= What the task asks =
Rescale only the stretch of entries from the line containing "Return (X, Y) for each given word" through the end of the entries. Write those lines out again, the request included, with each coordinate in the answers multiplied by 2.4 and rounded to a whole number, halves rounding up.

= The input =
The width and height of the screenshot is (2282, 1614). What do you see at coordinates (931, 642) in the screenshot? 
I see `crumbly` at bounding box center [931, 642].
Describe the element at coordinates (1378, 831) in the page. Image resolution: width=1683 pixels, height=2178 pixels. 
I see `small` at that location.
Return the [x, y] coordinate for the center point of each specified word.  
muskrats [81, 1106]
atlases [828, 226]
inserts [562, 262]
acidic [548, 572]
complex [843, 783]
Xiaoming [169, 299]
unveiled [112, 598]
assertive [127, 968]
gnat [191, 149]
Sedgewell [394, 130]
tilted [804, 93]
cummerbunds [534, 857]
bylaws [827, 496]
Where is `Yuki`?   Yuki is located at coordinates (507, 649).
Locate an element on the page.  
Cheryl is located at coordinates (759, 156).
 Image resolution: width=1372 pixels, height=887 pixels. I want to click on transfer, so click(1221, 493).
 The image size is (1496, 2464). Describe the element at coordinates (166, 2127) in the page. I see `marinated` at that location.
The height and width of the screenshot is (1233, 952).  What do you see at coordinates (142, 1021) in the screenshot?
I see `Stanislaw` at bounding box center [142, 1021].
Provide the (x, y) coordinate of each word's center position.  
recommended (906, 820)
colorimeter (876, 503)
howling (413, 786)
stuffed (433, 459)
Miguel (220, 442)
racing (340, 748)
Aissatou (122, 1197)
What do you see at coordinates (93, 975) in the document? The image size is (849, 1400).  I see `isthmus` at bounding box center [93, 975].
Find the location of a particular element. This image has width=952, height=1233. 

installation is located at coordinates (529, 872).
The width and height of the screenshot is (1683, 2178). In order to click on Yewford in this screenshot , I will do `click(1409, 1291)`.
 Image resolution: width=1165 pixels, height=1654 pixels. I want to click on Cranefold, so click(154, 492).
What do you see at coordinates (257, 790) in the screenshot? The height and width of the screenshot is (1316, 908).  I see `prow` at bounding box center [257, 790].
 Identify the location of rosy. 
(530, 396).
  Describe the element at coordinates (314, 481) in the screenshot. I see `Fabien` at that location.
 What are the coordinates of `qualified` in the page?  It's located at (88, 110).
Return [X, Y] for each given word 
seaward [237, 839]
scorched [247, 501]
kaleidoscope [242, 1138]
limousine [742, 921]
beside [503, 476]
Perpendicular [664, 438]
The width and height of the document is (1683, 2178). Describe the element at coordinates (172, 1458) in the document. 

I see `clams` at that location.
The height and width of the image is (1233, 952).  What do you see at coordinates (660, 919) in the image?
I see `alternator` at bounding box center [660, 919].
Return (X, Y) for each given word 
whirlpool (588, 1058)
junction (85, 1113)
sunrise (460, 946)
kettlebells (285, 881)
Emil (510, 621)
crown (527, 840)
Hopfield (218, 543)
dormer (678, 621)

= Task response =
Return (X, Y) for each given word 
whirlpool (1411, 2539)
junction (204, 2671)
sunrise (1104, 2270)
kettlebells (684, 2114)
Emil (1224, 1490)
crown (1265, 2016)
Hopfield (523, 1303)
dormer (1627, 1490)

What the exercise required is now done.